PROBLEM STATEMENT
Check each line of the entries below for the word "brown", and copy the lines that have it.

RECORD SET
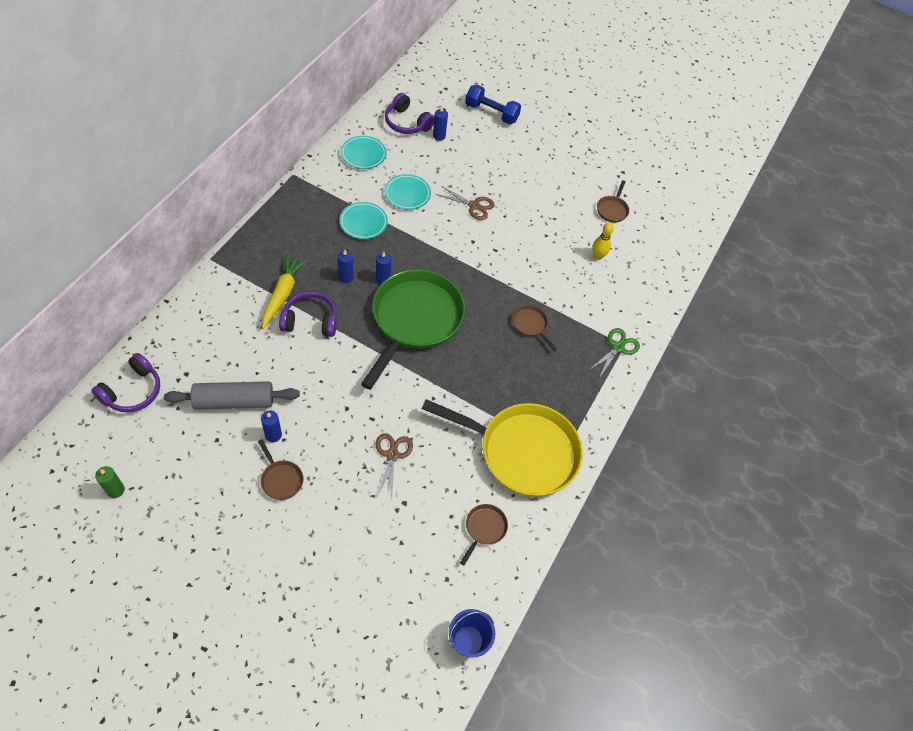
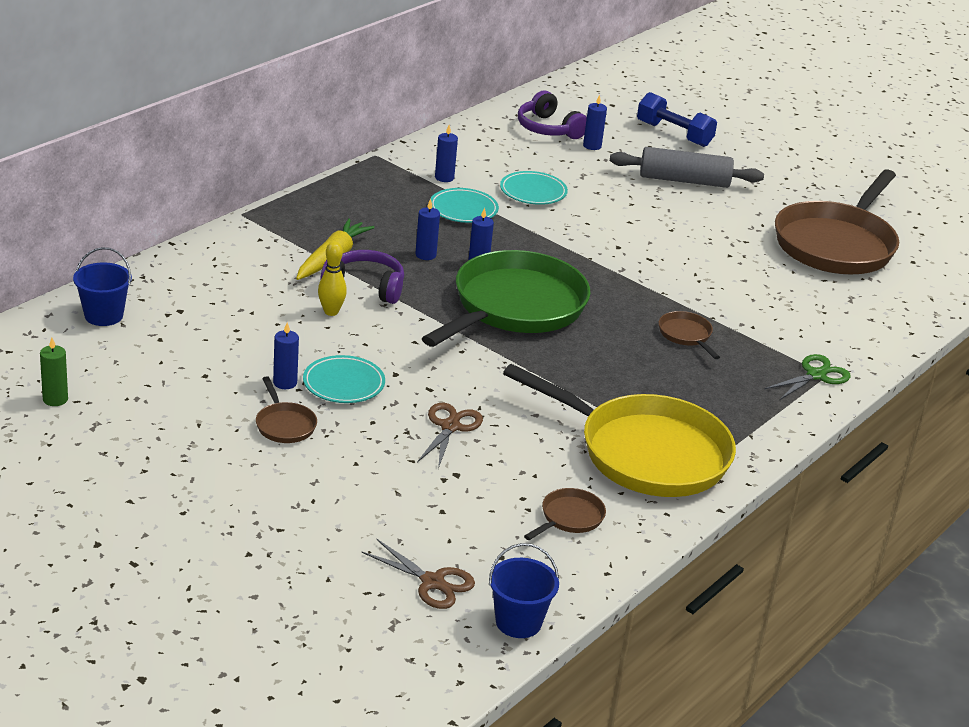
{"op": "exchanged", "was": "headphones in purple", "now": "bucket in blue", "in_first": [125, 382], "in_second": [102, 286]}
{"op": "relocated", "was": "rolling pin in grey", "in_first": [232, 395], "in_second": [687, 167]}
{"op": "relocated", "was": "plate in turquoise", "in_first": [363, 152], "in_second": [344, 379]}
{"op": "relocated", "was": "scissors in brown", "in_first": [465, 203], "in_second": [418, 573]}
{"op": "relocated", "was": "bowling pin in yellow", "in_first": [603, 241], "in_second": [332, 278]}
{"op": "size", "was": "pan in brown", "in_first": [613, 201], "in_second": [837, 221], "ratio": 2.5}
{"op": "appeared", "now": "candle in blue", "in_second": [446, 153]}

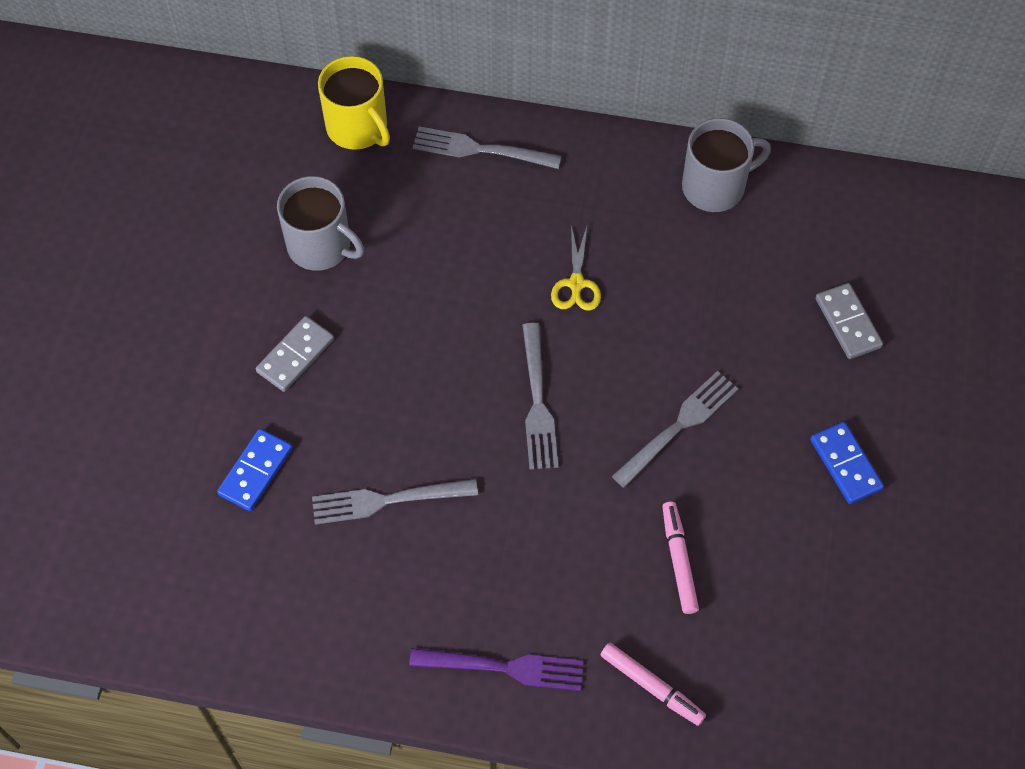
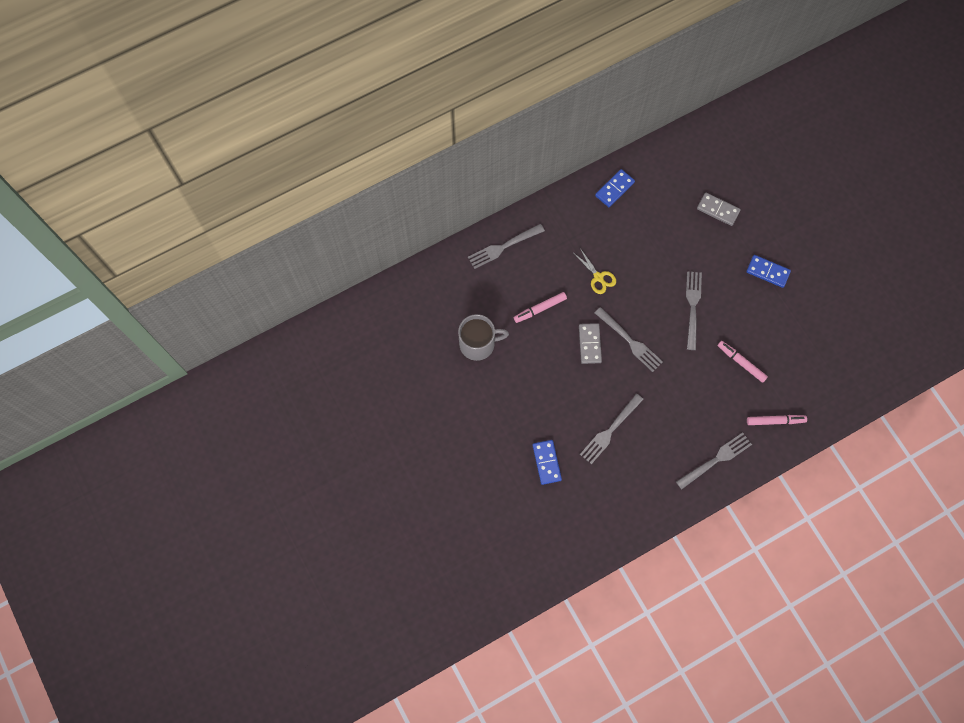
{"op": "relocated", "was": "domino in grey", "in_first": [295, 354], "in_second": [590, 343]}
{"op": "missing", "was": "mug in yellow", "in_first": [354, 103]}
{"op": "colour", "was": "fork in purple", "now": "fork in grey", "in_first": [496, 669], "in_second": [714, 461]}
{"op": "exchanged", "was": "mug in grey", "now": "domino in blue", "in_first": [726, 165], "in_second": [615, 188]}
{"op": "appeared", "now": "marker in pink", "in_second": [540, 307]}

TASK RESPONSE
{"op": "relocated", "was": "scissors in brown", "in_first": [465, 203], "in_second": [418, 573]}
{"op": "size", "was": "pan in brown", "in_first": [613, 201], "in_second": [837, 221], "ratio": 2.5}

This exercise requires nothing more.